• _The problem_:
Look through the records below for the line with "pink wallet [565,496,622,543]". Return that line and each one after it up to and including the line with "brown box [418,405,494,490]", exactly.

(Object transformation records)
=== Section Start ===

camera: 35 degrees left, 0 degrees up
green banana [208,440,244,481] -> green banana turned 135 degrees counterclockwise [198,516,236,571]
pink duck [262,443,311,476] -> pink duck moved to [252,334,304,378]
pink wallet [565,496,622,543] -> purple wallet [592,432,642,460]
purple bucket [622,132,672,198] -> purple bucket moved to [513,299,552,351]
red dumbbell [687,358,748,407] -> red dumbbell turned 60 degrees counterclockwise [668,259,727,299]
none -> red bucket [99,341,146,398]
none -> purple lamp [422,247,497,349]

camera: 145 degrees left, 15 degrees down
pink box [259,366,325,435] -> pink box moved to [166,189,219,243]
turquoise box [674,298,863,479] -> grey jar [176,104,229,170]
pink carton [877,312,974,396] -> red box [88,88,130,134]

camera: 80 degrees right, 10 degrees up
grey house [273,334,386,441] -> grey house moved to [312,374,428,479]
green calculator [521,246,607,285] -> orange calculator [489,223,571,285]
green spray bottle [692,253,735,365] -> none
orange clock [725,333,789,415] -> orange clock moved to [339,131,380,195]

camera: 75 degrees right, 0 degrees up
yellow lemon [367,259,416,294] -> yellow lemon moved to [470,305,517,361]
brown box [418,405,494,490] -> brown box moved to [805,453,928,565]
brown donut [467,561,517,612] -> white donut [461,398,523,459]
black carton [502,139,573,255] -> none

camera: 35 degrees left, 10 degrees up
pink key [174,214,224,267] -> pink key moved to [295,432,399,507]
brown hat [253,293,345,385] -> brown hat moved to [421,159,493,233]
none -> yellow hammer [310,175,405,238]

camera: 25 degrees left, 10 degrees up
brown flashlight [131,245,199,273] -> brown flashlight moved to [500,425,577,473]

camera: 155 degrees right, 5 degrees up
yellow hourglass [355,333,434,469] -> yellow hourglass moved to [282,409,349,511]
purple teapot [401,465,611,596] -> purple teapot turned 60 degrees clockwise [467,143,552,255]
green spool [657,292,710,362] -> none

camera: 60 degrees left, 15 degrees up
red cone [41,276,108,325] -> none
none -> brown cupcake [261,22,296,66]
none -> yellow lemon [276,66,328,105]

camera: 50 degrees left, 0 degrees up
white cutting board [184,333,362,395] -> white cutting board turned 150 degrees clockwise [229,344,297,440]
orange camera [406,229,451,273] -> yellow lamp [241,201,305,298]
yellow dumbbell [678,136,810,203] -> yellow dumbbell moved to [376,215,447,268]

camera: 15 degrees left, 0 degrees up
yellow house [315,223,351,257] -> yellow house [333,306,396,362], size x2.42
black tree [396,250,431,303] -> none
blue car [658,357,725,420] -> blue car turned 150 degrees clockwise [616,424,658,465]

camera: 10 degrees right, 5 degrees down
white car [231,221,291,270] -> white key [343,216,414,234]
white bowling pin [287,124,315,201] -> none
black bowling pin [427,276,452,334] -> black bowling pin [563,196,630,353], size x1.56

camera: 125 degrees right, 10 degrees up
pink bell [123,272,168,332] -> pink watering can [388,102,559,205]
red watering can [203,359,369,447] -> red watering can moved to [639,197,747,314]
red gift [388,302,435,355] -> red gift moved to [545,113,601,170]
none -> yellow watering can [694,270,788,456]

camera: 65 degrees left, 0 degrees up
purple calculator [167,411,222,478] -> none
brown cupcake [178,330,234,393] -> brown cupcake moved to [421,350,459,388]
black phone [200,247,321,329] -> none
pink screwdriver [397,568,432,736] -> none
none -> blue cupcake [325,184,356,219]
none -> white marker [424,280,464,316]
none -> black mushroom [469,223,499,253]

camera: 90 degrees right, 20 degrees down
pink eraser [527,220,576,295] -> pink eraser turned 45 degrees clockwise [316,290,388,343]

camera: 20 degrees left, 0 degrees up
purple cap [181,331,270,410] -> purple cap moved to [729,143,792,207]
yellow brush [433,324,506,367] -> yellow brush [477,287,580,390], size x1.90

=== Section End ===

• _Written solution_:
pink wallet [565,496,622,543] -> purple wallet [592,432,642,460]
purple bucket [622,132,672,198] -> purple bucket moved to [513,299,552,351]
red dumbbell [687,358,748,407] -> red dumbbell turned 60 degrees counterclockwise [668,259,727,299]
none -> red bucket [99,341,146,398]
none -> purple lamp [422,247,497,349]

camera: 145 degrees left, 15 degrees down
pink box [259,366,325,435] -> pink box moved to [166,189,219,243]
turquoise box [674,298,863,479] -> grey jar [176,104,229,170]
pink carton [877,312,974,396] -> red box [88,88,130,134]

camera: 80 degrees right, 10 degrees up
grey house [273,334,386,441] -> grey house moved to [312,374,428,479]
green calculator [521,246,607,285] -> orange calculator [489,223,571,285]
green spray bottle [692,253,735,365] -> none
orange clock [725,333,789,415] -> orange clock moved to [339,131,380,195]

camera: 75 degrees right, 0 degrees up
yellow lemon [367,259,416,294] -> yellow lemon moved to [470,305,517,361]
brown box [418,405,494,490] -> brown box moved to [805,453,928,565]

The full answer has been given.